■ THE RECORDS ■
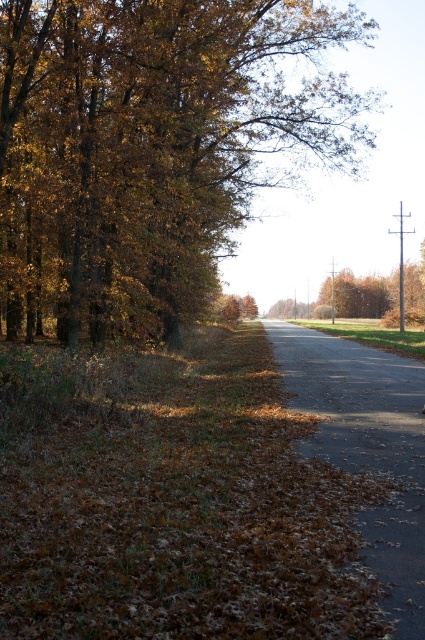
Question: Which of the following is the closest to the observer?

Choices:
 (A) gravel road at center
 (B) brown leafy tree at left

Answer: (A)

Question: Does brown leafy tree at left appear under gravel road at center?

Choices:
 (A) no
 (B) yes

Answer: (A)

Question: Is the position of brown leafy tree at left more distant than that of gravel road at center?

Choices:
 (A) yes
 (B) no

Answer: (A)

Question: Does brown leafy tree at left appear over gravel road at center?

Choices:
 (A) yes
 (B) no

Answer: (A)

Question: Which point is closer to the camera?

Choices:
 (A) brown leafy tree at left
 (B) gravel road at center

Answer: (B)

Question: Which object appears farthest from the camera in this image?

Choices:
 (A) brown leafy tree at left
 (B) gravel road at center

Answer: (A)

■ TASK STATEMENT ■
Can you write out, word for word, the lines of the records from the one containing "Question: Which point" up to and including the last line of the records?

■ ANSWER BELOW ■
Question: Which point is closer to the camera?

Choices:
 (A) brown leafy tree at left
 (B) gravel road at center

Answer: (B)

Question: Which object appears farthest from the camera in this image?

Choices:
 (A) brown leafy tree at left
 (B) gravel road at center

Answer: (A)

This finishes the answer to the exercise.